Treat the line with "R7: 620 (N003, N023) -> 27k (N003, N023)" as the starting point. Write it out and every line after it through the end of the listing below, exactly.

Segment Start: RECORDS FOR THE EXERCISE

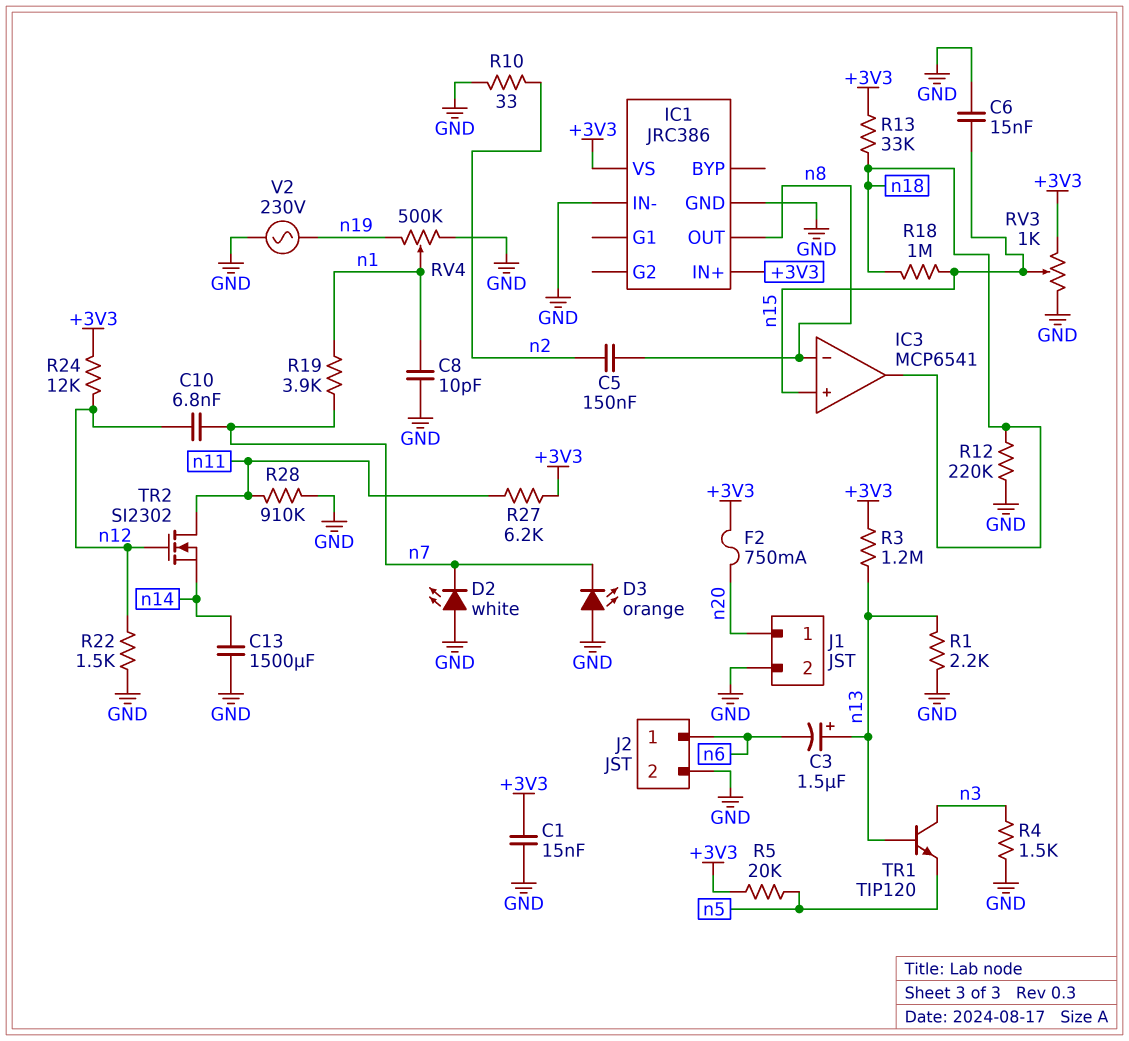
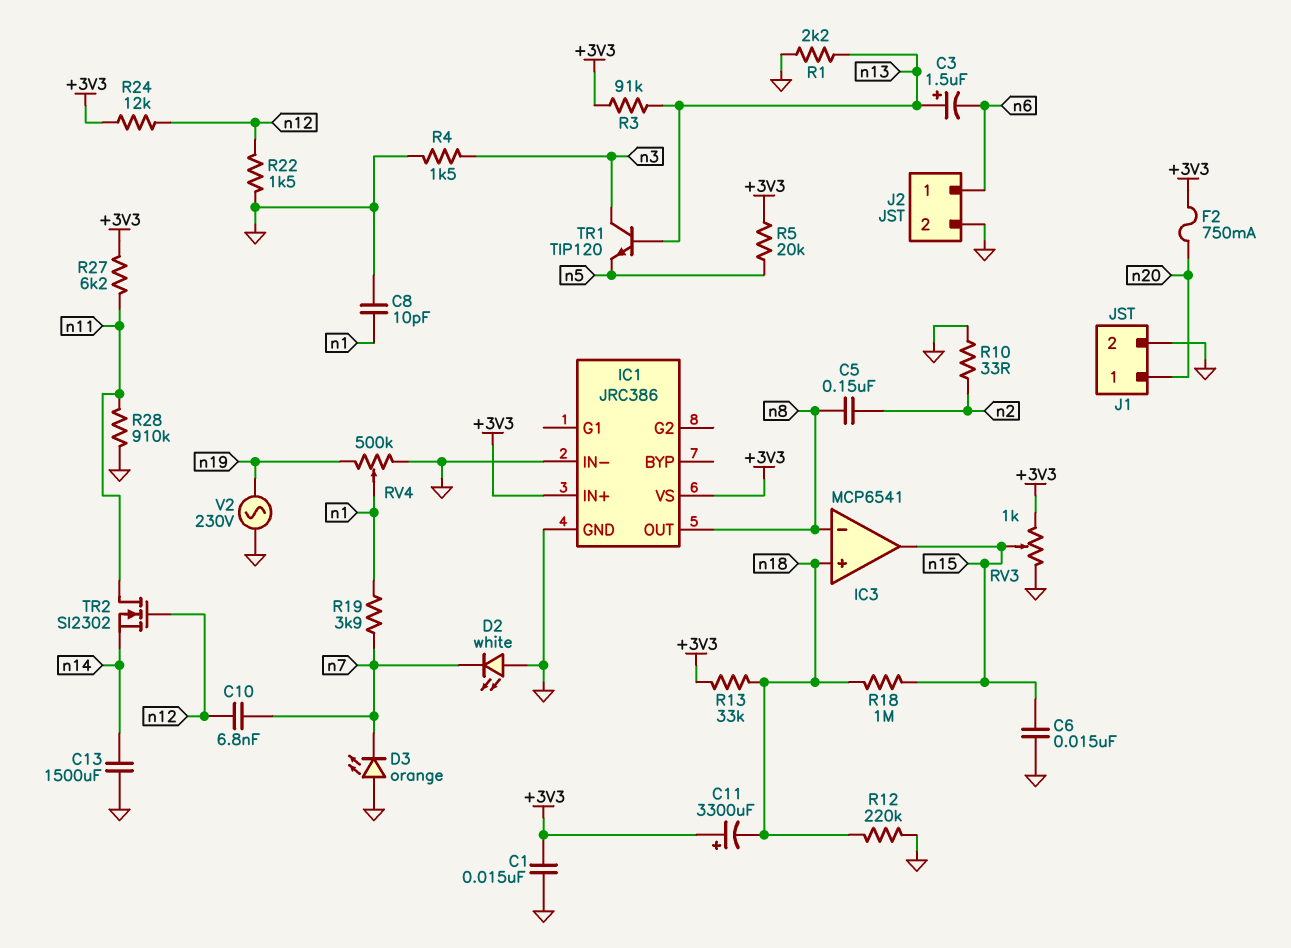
C11: none -> 3300uF (plus +3V3, minus n18)
IC3 pin in+: n15 -> n18
IC3 pin out: n18 -> n15
R3: 1.2M (+3V3, n13) -> 91k (+3V3, n13)

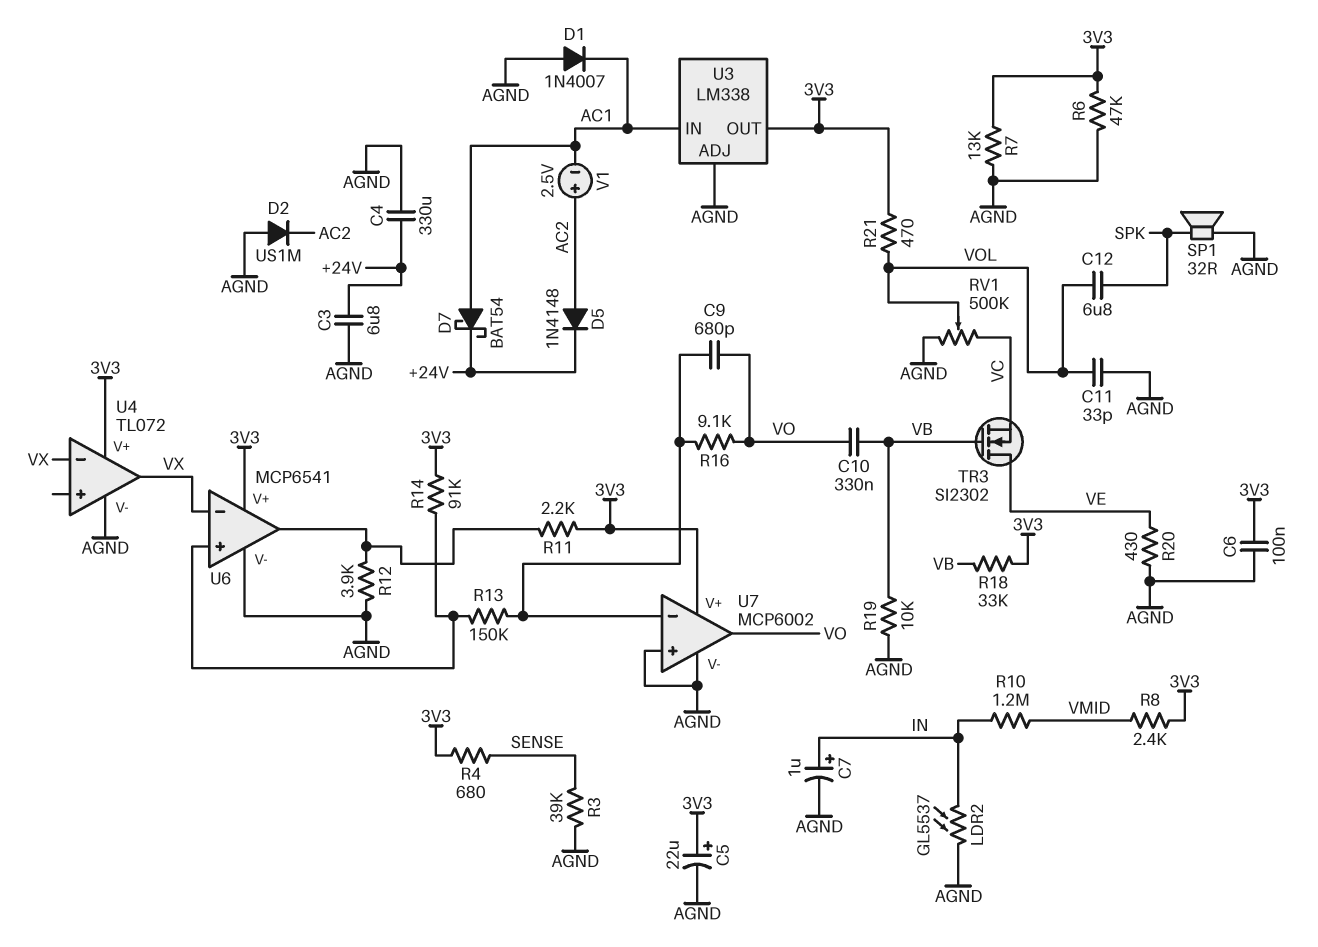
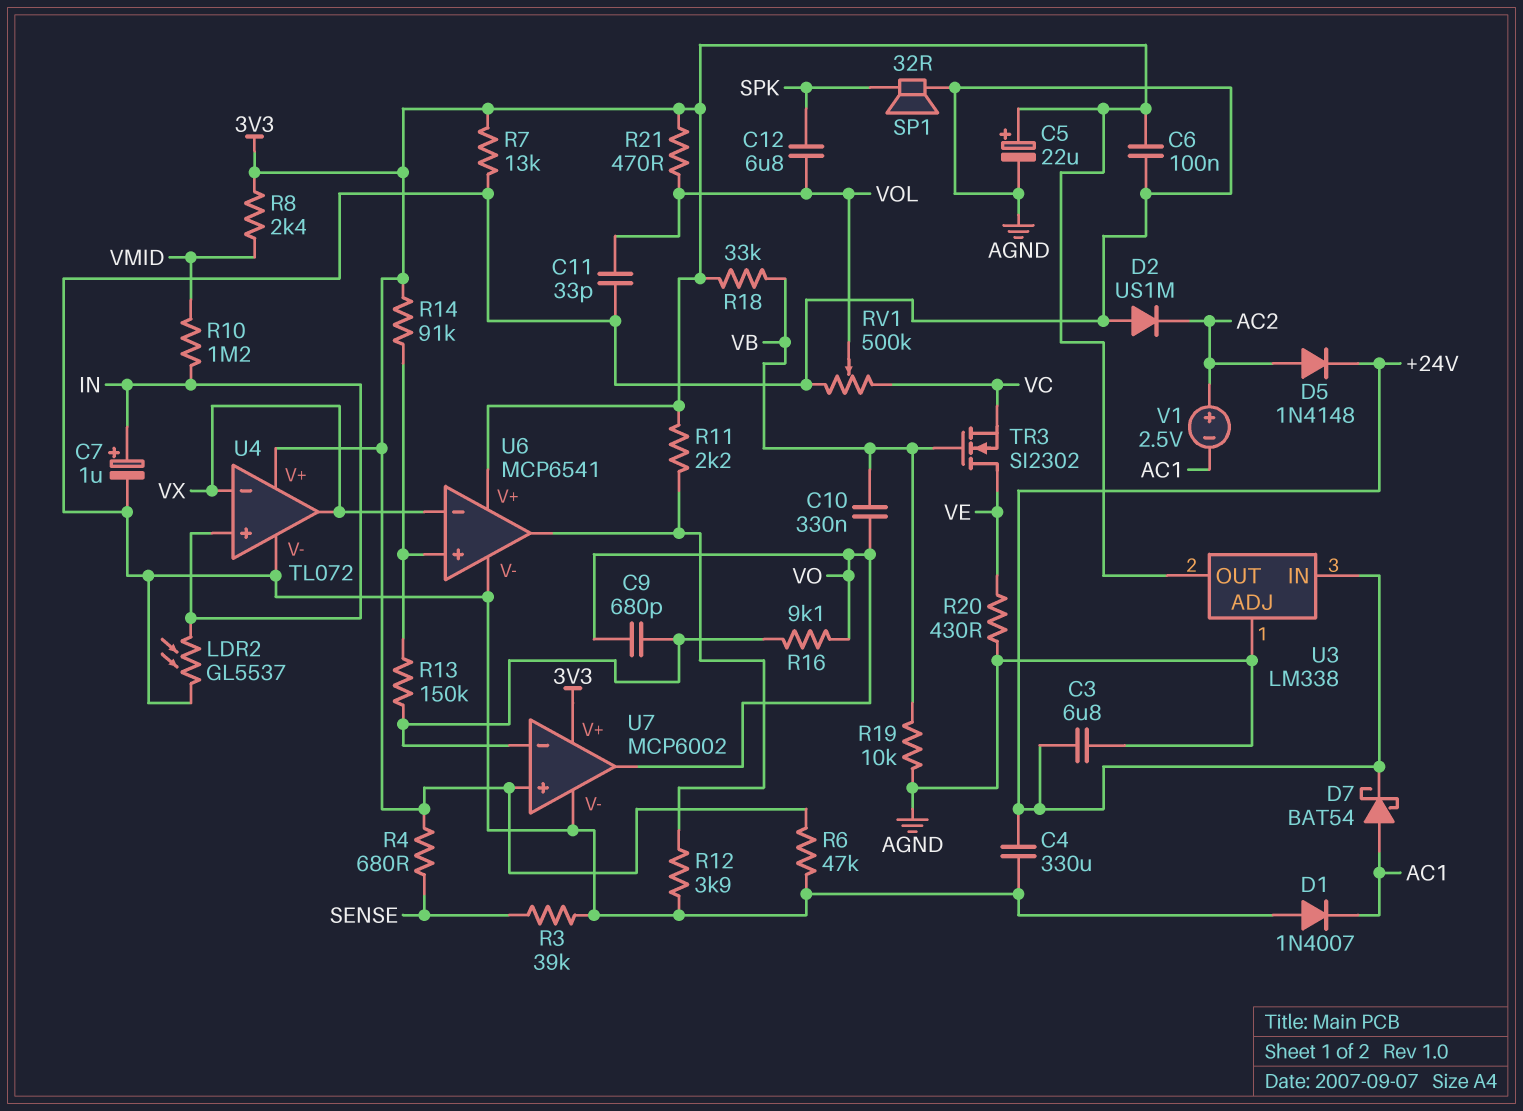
U3 pin IN: AC1 -> +24V
U4 pin in+: none -> IN
U7 pin in+: AGND -> 3V3

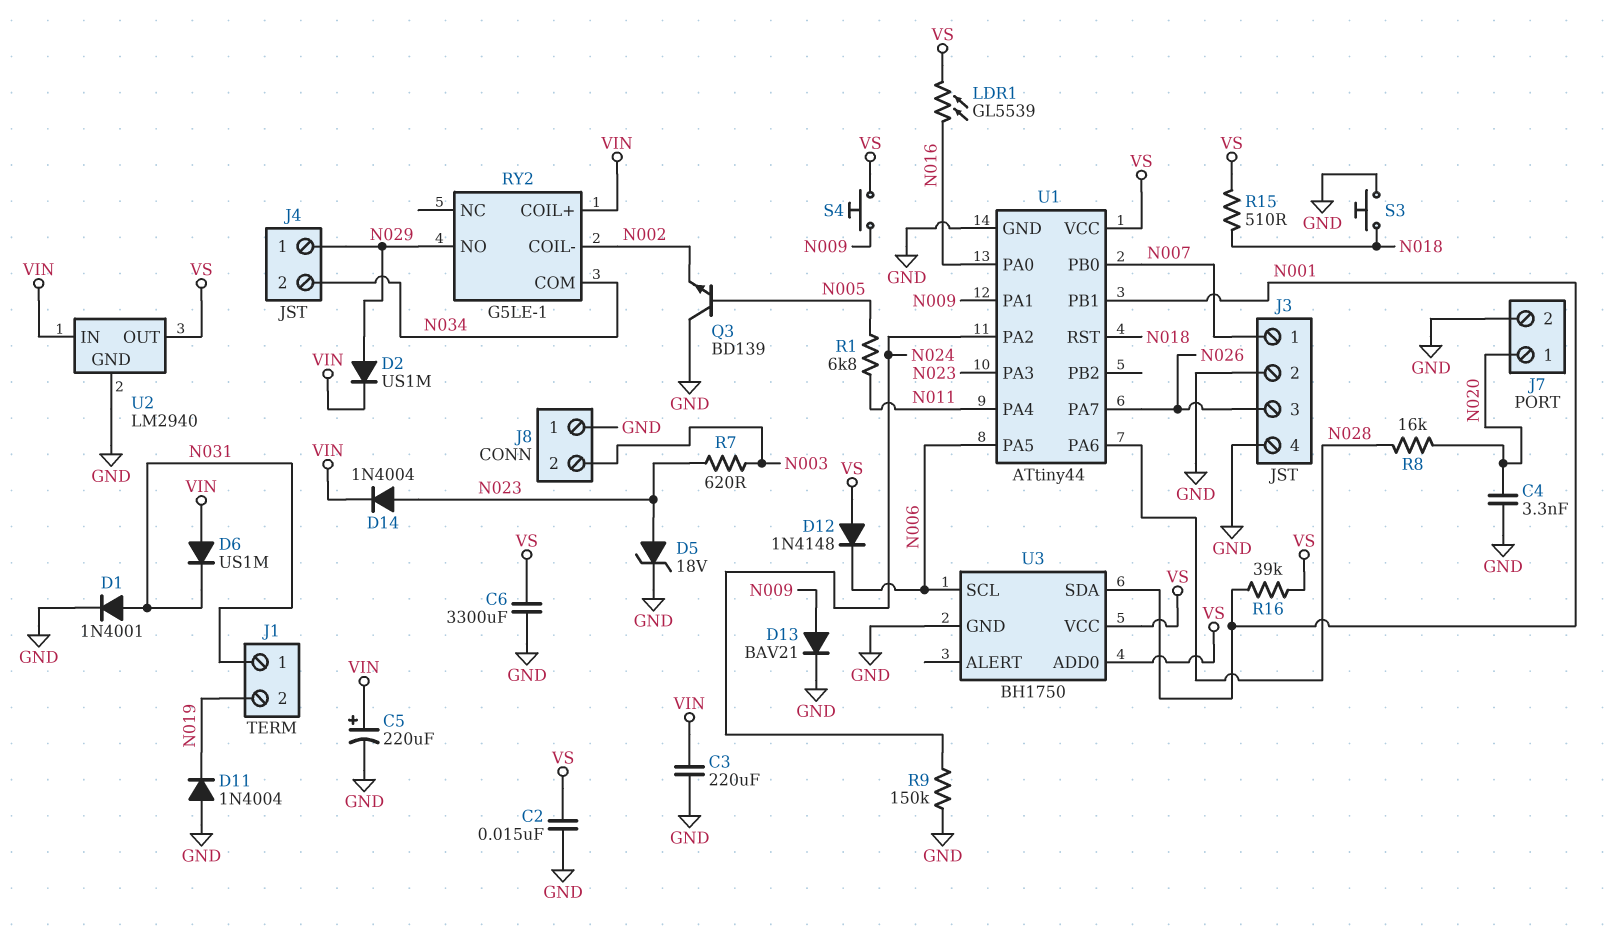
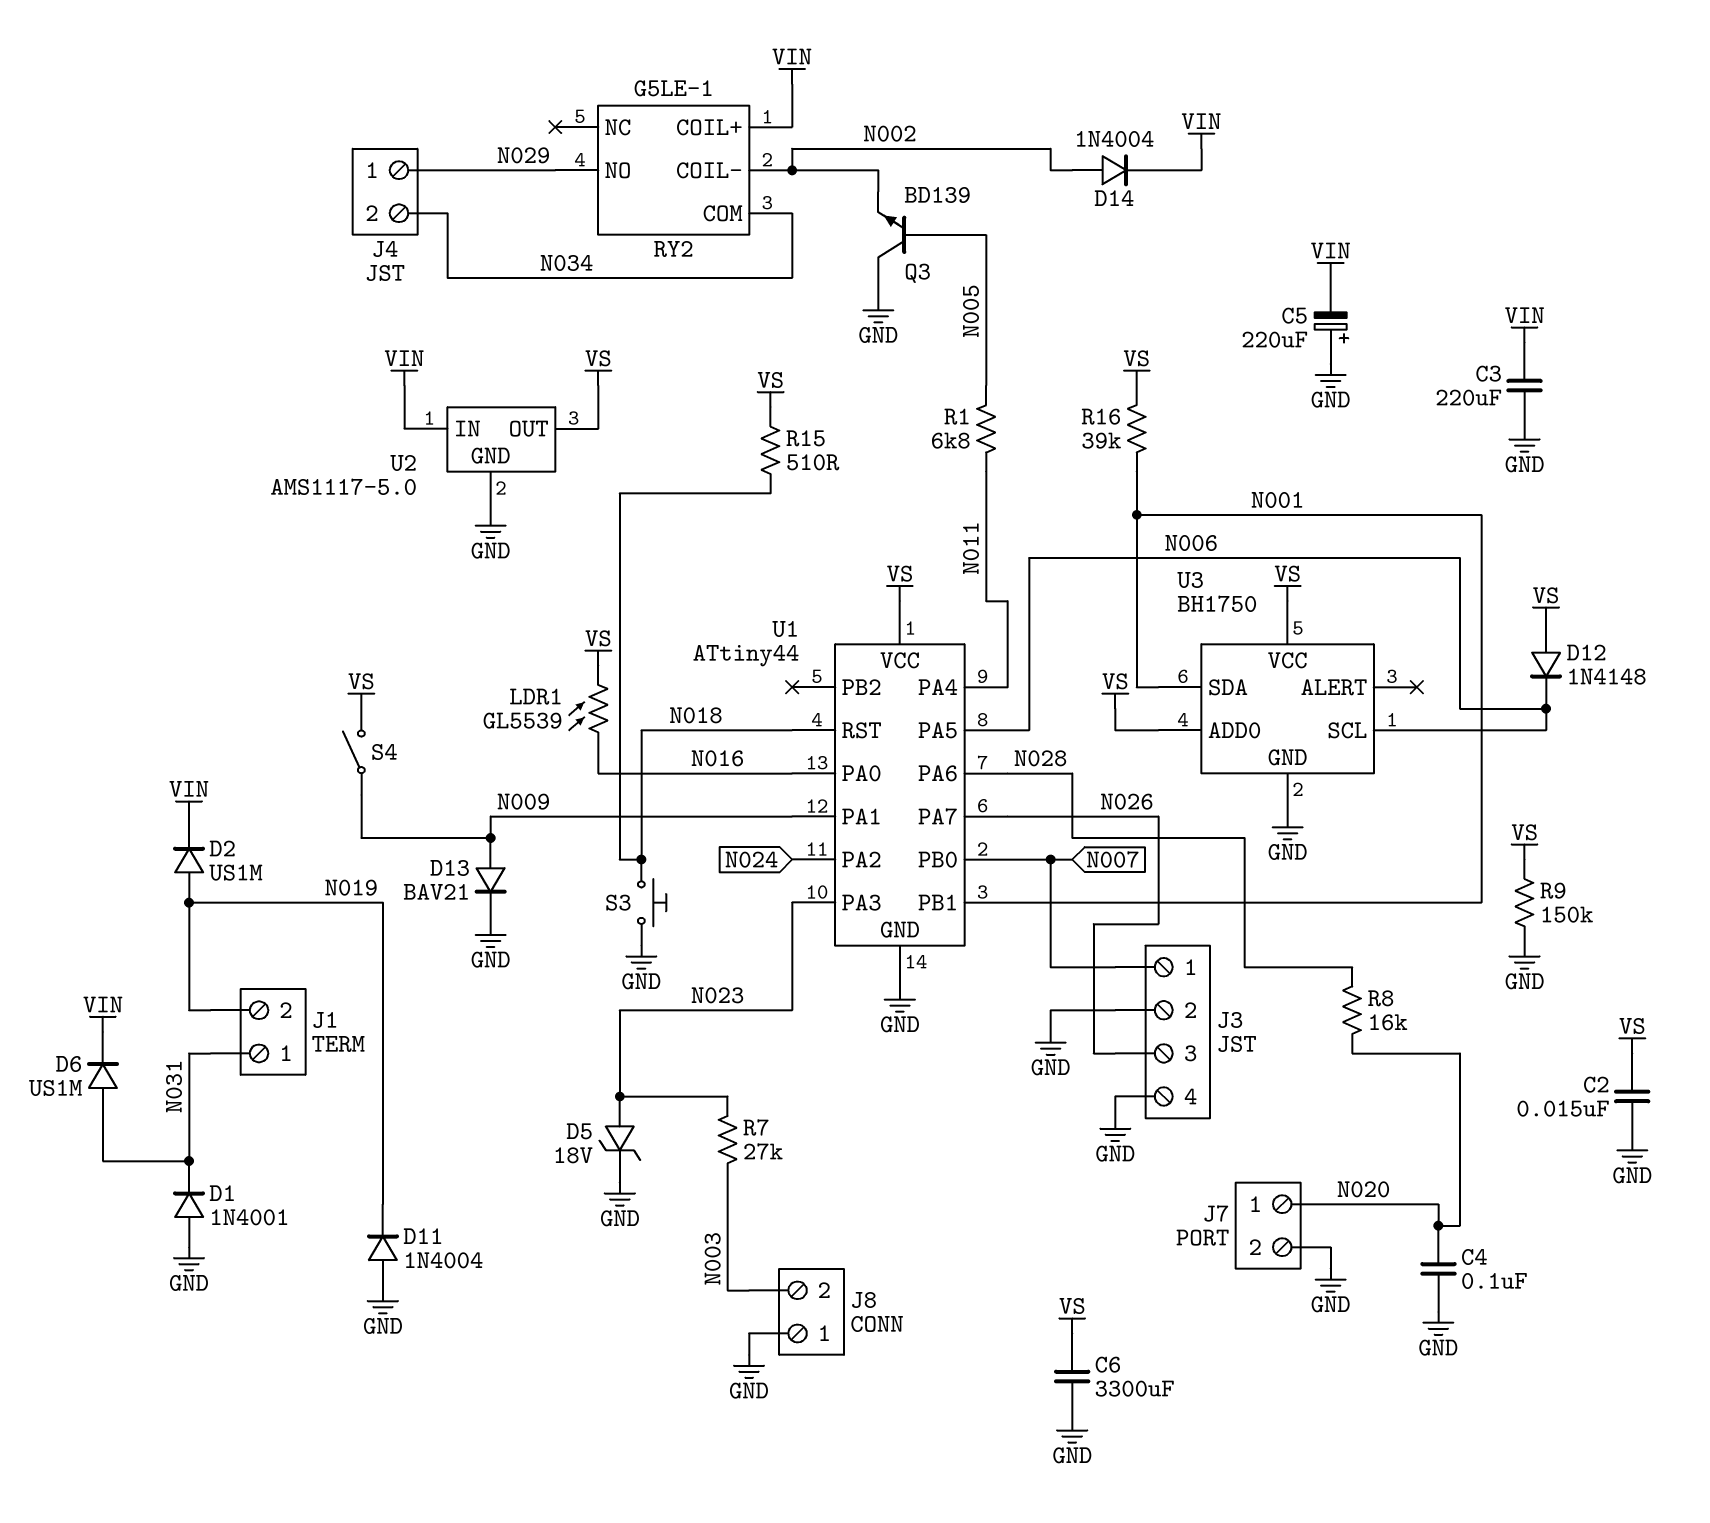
C4: 3.3nF (GND, N020) -> 100nF (GND, N020)
C5: 220uF (plus VIN, minus GND) -> 220uF (plus GND, minus VIN)
D1: diode 1N4001 (A N031, K GND) -> diode 1N4001 (A GND, K N031)
D2: diode US1M (A N029, K VIN) -> diode US1M (A N019, K VIN)
D6: diode US1M (A VIN, K N031) -> diode US1M (A N031, K VIN)
D14: diode 1N4004 (A N023, K VIN) -> diode 1N4004 (A N002, K VIN)
R7: 620 (N003, N023) -> 27k (N003, N023)
R9: 150k (GND, N024) -> 150k (GND, VS)
S4: button (N009, VS) -> switch (N009, VS)
U2: LM2940 -> AMS1117-5.0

Segment End: RECORDS FOR THE EXERCISE

*TASK RESULT*:
R7: 620 (N003, N023) -> 27k (N003, N023)
R9: 150k (GND, N024) -> 150k (GND, VS)
S4: button (N009, VS) -> switch (N009, VS)
U2: LM2940 -> AMS1117-5.0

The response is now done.